++++ Data
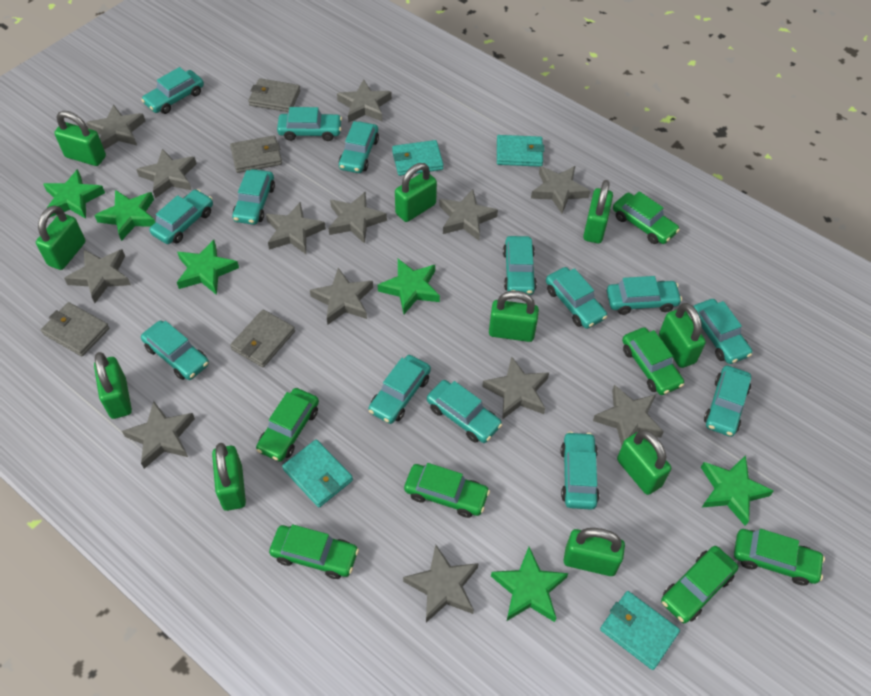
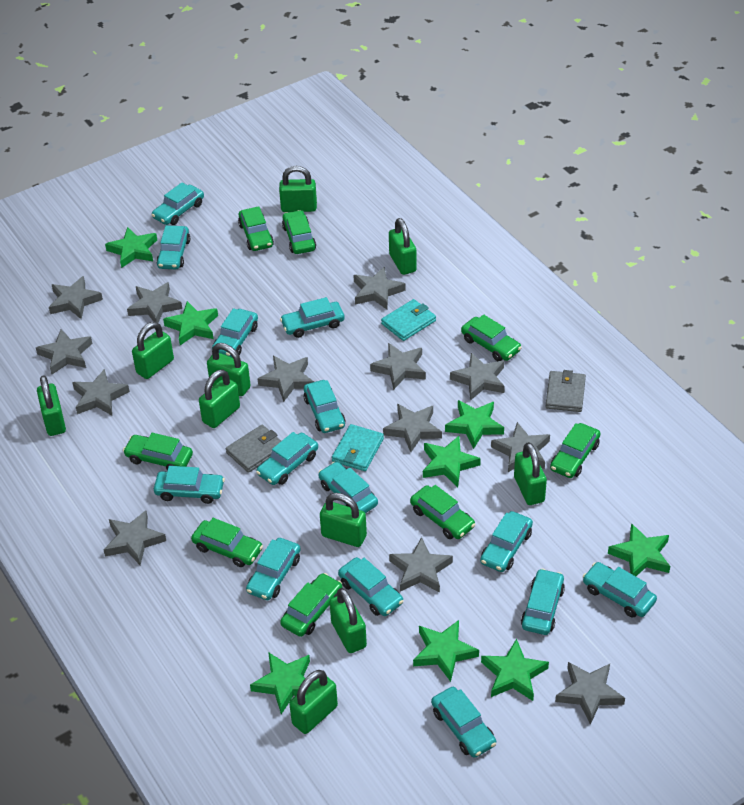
green car: 7 -> 8
green star: 6 -> 8
grey wallet: 4 -> 2
turquoise wallet: 4 -> 2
++++++++
**Your assignment**
Reproduce the lines above exactly, please, but not the pictures in them.

**Written response**
green car: 7 -> 8
green star: 6 -> 8
grey wallet: 4 -> 2
turquoise wallet: 4 -> 2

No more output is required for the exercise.